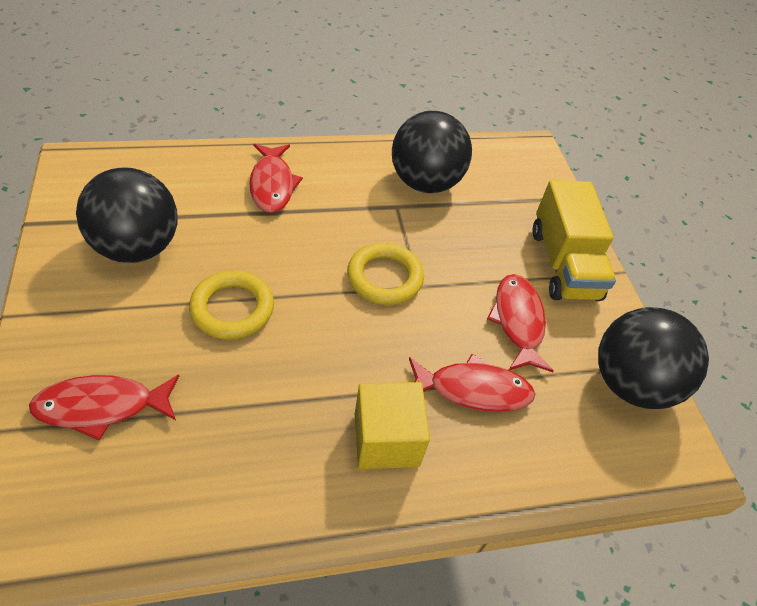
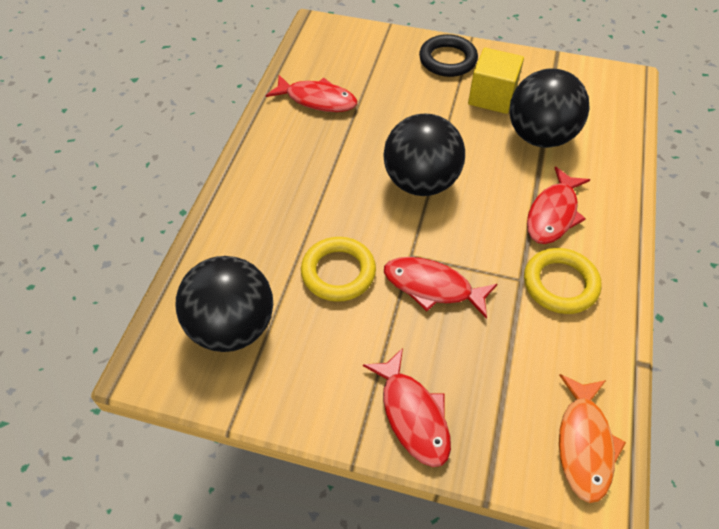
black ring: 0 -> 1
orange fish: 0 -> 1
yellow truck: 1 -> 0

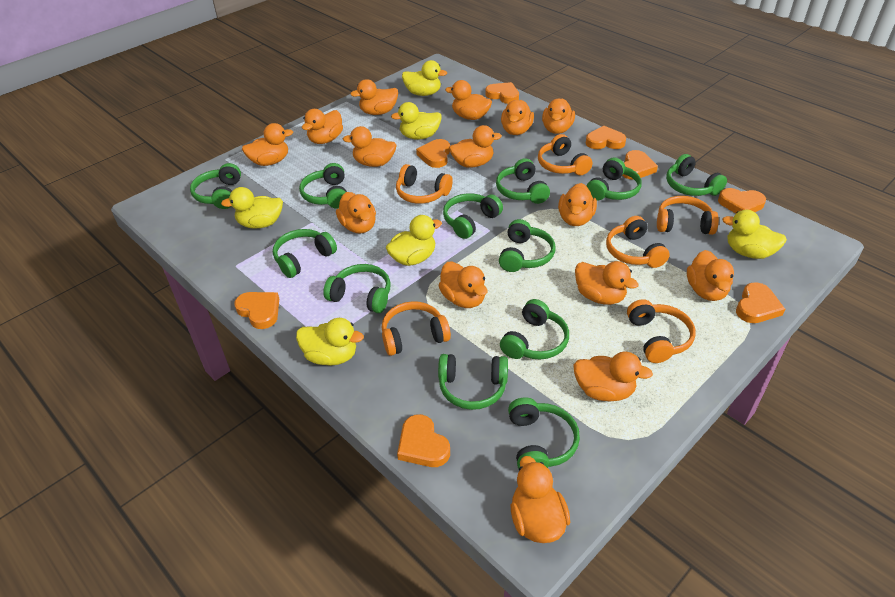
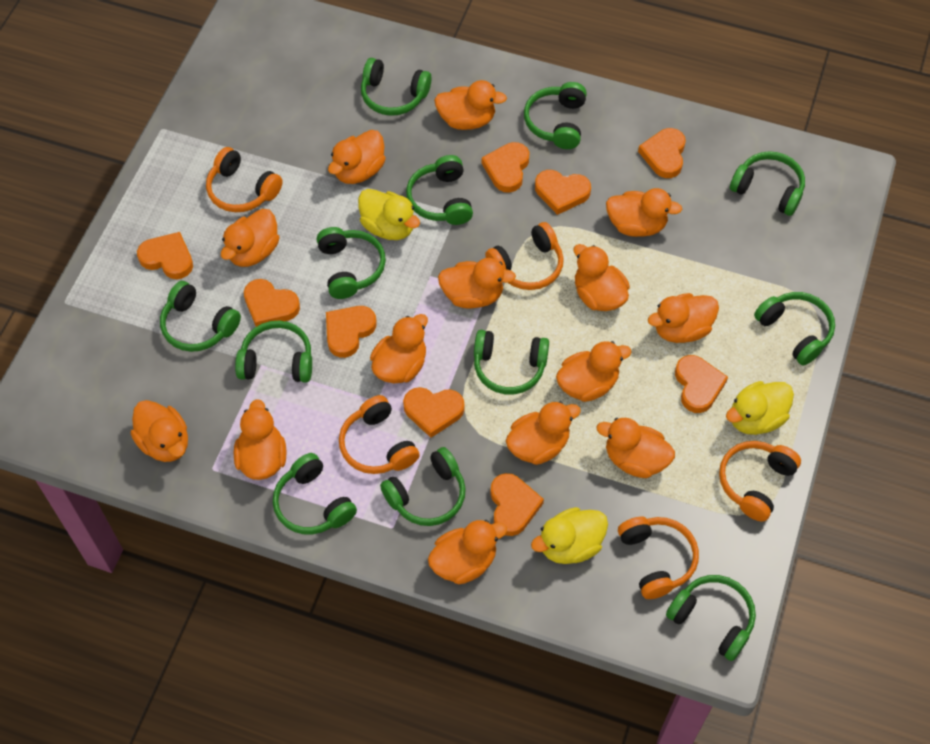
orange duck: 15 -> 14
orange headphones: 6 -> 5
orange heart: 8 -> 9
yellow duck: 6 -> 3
■ ■ ■
_Task description_: The range to set down runs from the line containing "orange fish: 0 -> 1" through the final line of the data, both ends included; give it exactly and drop the pictures.

_Response to the task_:
orange fish: 0 -> 1
yellow truck: 1 -> 0

orange duck: 15 -> 14
orange headphones: 6 -> 5
orange heart: 8 -> 9
yellow duck: 6 -> 3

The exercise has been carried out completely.